==== Masukan Tugas ====

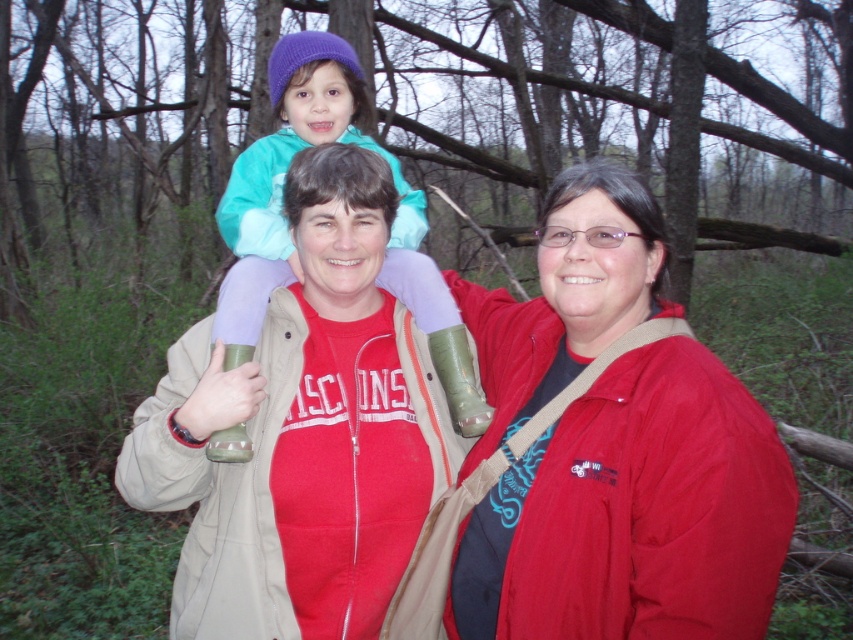
Is matte red jacket at center further to camera compared to matte green rubber boots at center?

No.

Is matte red jacket at center in front of matte green rubber boots at center?

Yes, it is.

Identify the location of matte red jacket at center. (634, 513).

Where is `matte red jacket at center`? matte red jacket at center is located at coordinates (634, 513).

Who is taller, matte red jacket at center or turquoise fleece jacket at center?

Standing taller between the two is turquoise fleece jacket at center.

Is matte red jacket at center taller than turquoise fleece jacket at center?

Incorrect, matte red jacket at center's height is not larger of turquoise fleece jacket at center's.

Identify the location of matte red jacket at center. (634, 513).

Can you confirm if matte green rubber boots at center is positioned above turquoise fleece jacket at center?

No.

Is matte green rubber boots at center to the right of turquoise fleece jacket at center from the viewer's perspective?

Indeed, matte green rubber boots at center is positioned on the right side of turquoise fleece jacket at center.

Between point (341, 577) and point (286, 67), which one is positioned behind?

The point (286, 67) is more distant.

At what (x,y) coordinates should I click in order to perform the action: click on matte green rubber boots at center. Please return your answer as a coordinate pair (x, y). The image size is (853, 640). Looking at the image, I should click on (302, 433).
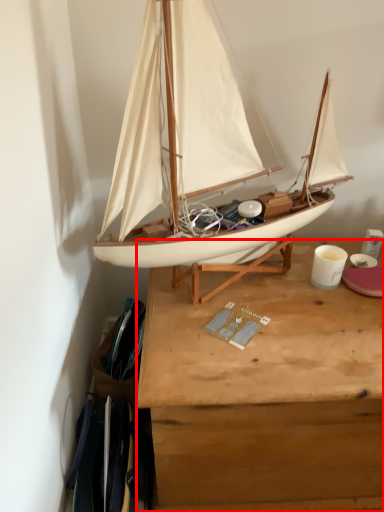
Question: Observing the image, what is the correct spatial positioning of desk (annotated by the red box) in reference to boat?

Choices:
 (A) right
 (B) left

Answer: (A)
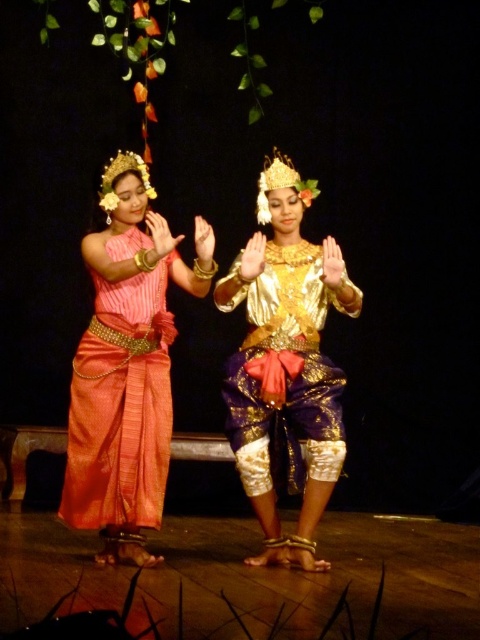
Between silk sari at center and gold shiny blouse at center, which one is positioned higher?

silk sari at center

Is silk sari at center to the right of gold shiny blouse at center from the viewer's perspective?

In fact, silk sari at center is to the left of gold shiny blouse at center.

Does point (149, 502) come behind point (257, 432)?

No, (149, 502) is in front of (257, 432).

Identify the location of silk sari at center. (127, 365).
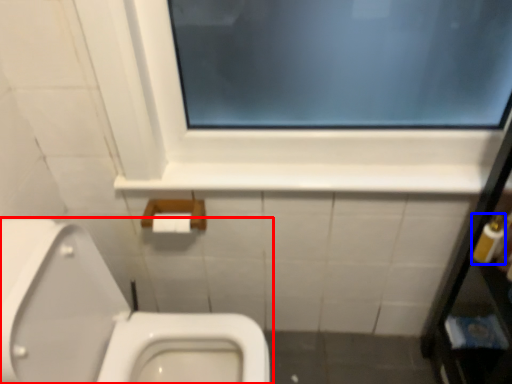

====

Kembalikan seluruh baris materi di atas tanpa perubahan sedikit pun, tetapi jangan sertakan gambarnya.

_Hasil Berikut_
Is matte red jacket at center further to camera compared to matte green rubber boots at center?

No.

Is matte red jacket at center in front of matte green rubber boots at center?

Yes, it is.

Identify the location of matte red jacket at center. (634, 513).

Where is `matte red jacket at center`? matte red jacket at center is located at coordinates (634, 513).

Who is taller, matte red jacket at center or turquoise fleece jacket at center?

Standing taller between the two is turquoise fleece jacket at center.

Is matte red jacket at center taller than turquoise fleece jacket at center?

Incorrect, matte red jacket at center's height is not larger of turquoise fleece jacket at center's.

Identify the location of matte red jacket at center. (634, 513).

Can you confirm if matte green rubber boots at center is positioned above turquoise fleece jacket at center?

No.

Is matte green rubber boots at center to the right of turquoise fleece jacket at center from the viewer's perspective?

Indeed, matte green rubber boots at center is positioned on the right side of turquoise fleece jacket at center.

Between point (341, 577) and point (286, 67), which one is positioned behind?

The point (286, 67) is more distant.

At what (x,y) coordinates should I click in order to perform the action: click on matte green rubber boots at center. Please return your answer as a coordinate pair (x, y). The image size is (853, 640). Looking at the image, I should click on (302, 433).
Question: Observing the image, what is the correct spatial positioning of desk (annotated by the red box) in reference to boat?

Choices:
 (A) right
 (B) left

Answer: (A)
Between silk sari at center and gold shiny blouse at center, which one is positioned higher?

silk sari at center

Is silk sari at center to the right of gold shiny blouse at center from the viewer's perspective?

In fact, silk sari at center is to the left of gold shiny blouse at center.

Does point (149, 502) come behind point (257, 432)?

No, (149, 502) is in front of (257, 432).

Identify the location of silk sari at center. (127, 365).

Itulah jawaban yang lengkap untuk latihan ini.